:: Goal of the exercise ::
From the first line to the last, print the records exactly, leaving out the pictures.

[Opening Information section]

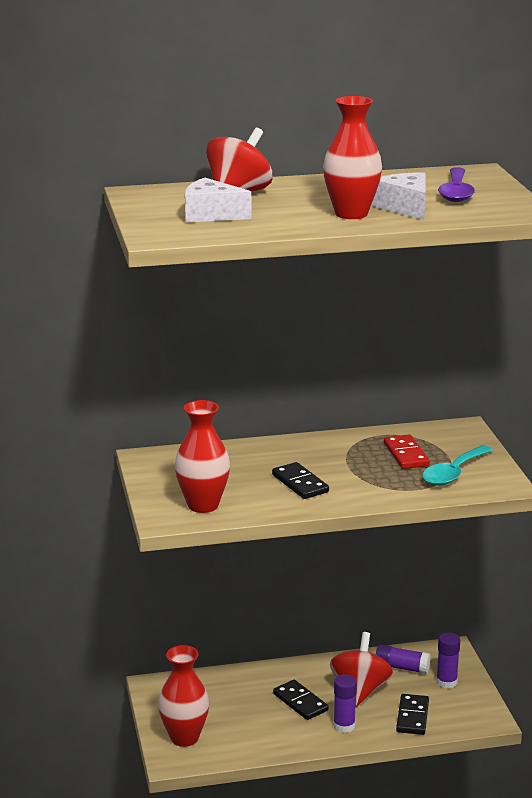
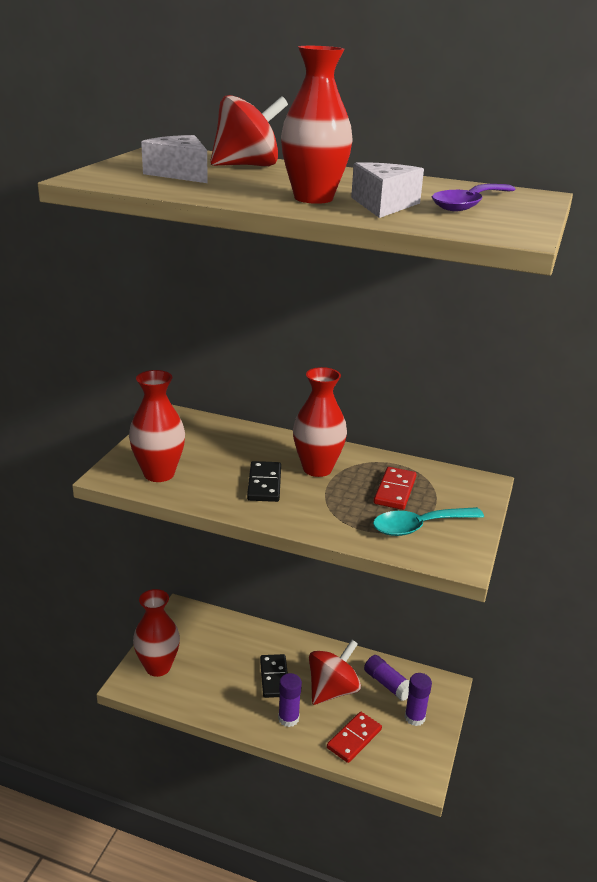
camera: 30 degrees right, 5 degrees up
(326, 458) = (317, 469): none -> red vase
(412, 717) = (354, 739): black domino -> red domino

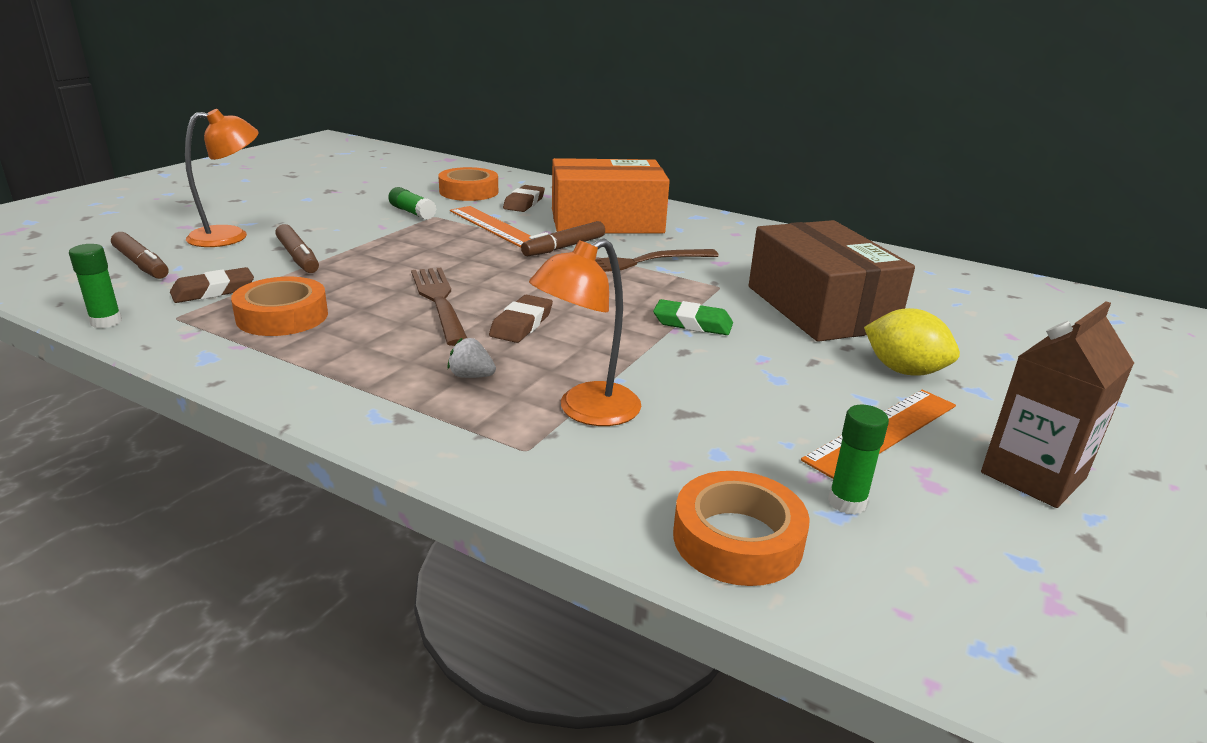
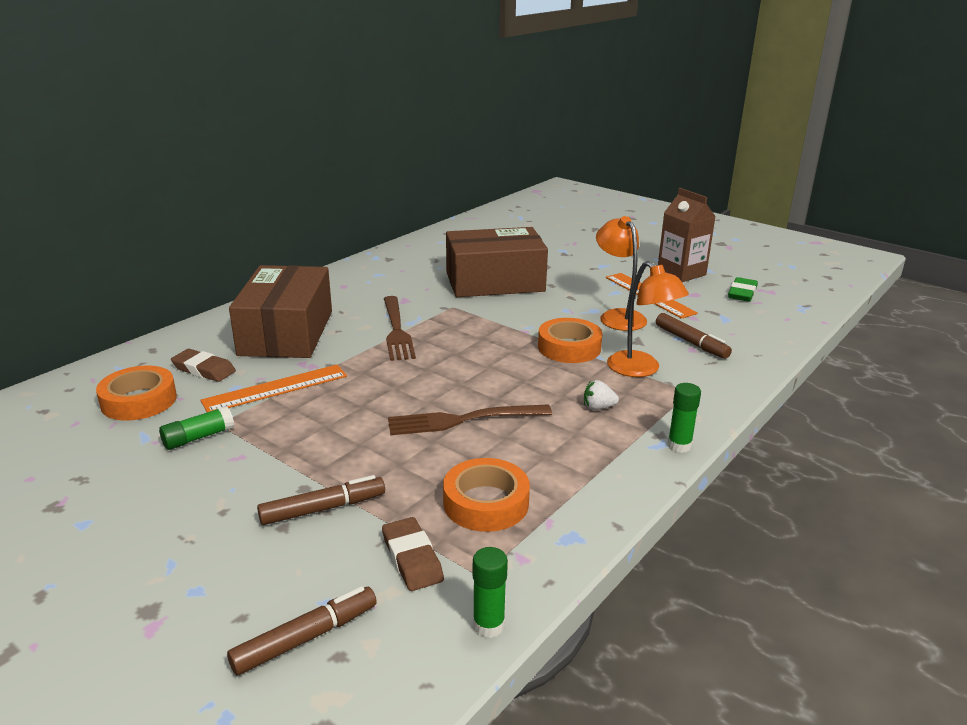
camera: 80 degrees left, 0 degrees up
(230, 236) = (221, 573): orange lamp -> orange lamp (618, 316)
(471, 376) = (598, 407): white strawberry -> white strawberry turned 60 degrees clockwise
(521, 324) = (512, 385): brown eraser -> none
(564, 247) = (349, 357): brown marker -> brown marker (691, 342)
(606, 221) = (286, 333): orange box -> brown box
(692, 323) = (515, 323): green eraser -> green eraser (742, 293)
(737, 539) = (752, 343): orange tape -> orange tape (569, 347)
(847, 502) = (715, 314): green glue stick -> green glue stick (679, 445)
(904, 371) = (582, 277): yellow lemon -> none

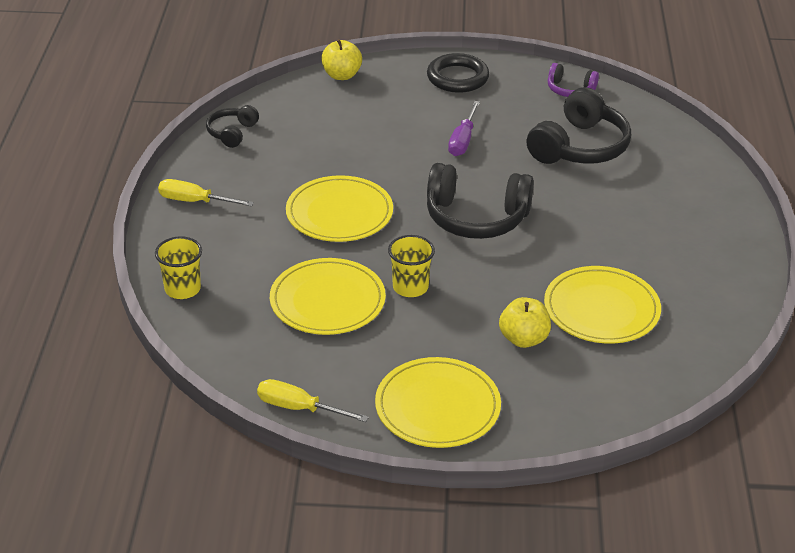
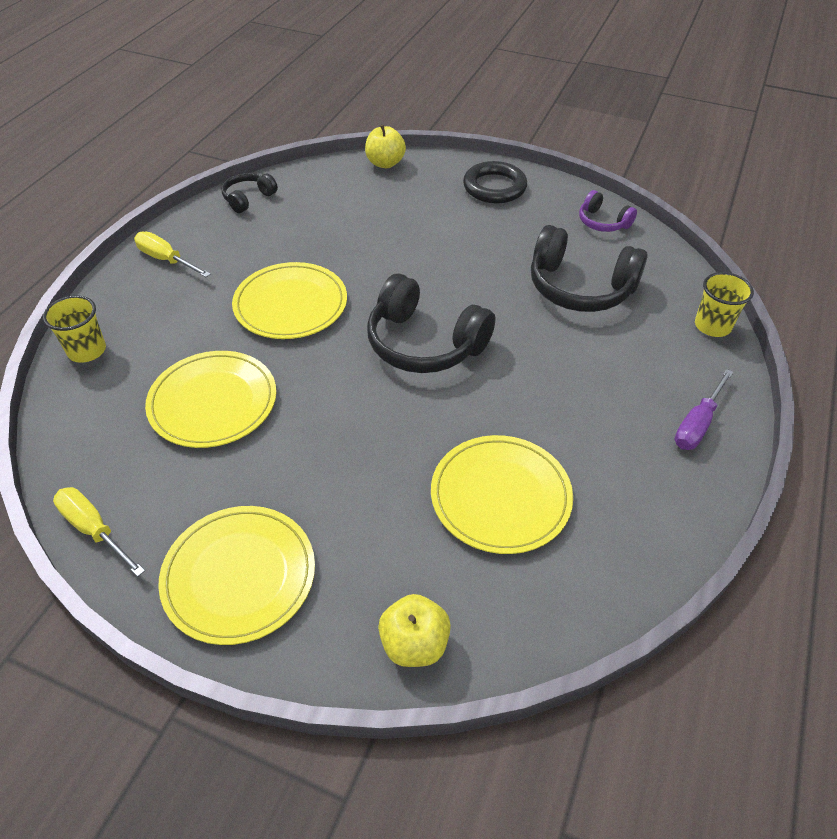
camera: 20 degrees right, 10 degrees up
(410, 287) = (306, 409): yellow cup -> yellow cup (712, 326)
(463, 140) = (461, 253): purple screwdriver -> purple screwdriver (697, 424)
(523, 339) = (389, 511): yellow apple -> yellow apple (414, 644)
(579, 147) = (580, 287): black headphones -> black headphones turned 60 degrees clockwise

[Closing Information section]

:: Problem solution ::
camera: 30 degrees right, 5 degrees up
(326, 458) = (317, 469): none -> red vase
(412, 717) = (354, 739): black domino -> red domino

camera: 80 degrees left, 0 degrees up
(230, 236) = (221, 573): orange lamp -> orange lamp (618, 316)
(471, 376) = (598, 407): white strawberry -> white strawberry turned 60 degrees clockwise
(521, 324) = (512, 385): brown eraser -> none
(564, 247) = (349, 357): brown marker -> brown marker (691, 342)
(606, 221) = (286, 333): orange box -> brown box
(692, 323) = (515, 323): green eraser -> green eraser (742, 293)
(737, 539) = (752, 343): orange tape -> orange tape (569, 347)
(847, 502) = (715, 314): green glue stick -> green glue stick (679, 445)
(904, 371) = (582, 277): yellow lemon -> none

camera: 20 degrees right, 10 degrees up
(410, 287) = (306, 409): yellow cup -> yellow cup (712, 326)
(463, 140) = (461, 253): purple screwdriver -> purple screwdriver (697, 424)
(523, 339) = (389, 511): yellow apple -> yellow apple (414, 644)
(579, 147) = (580, 287): black headphones -> black headphones turned 60 degrees clockwise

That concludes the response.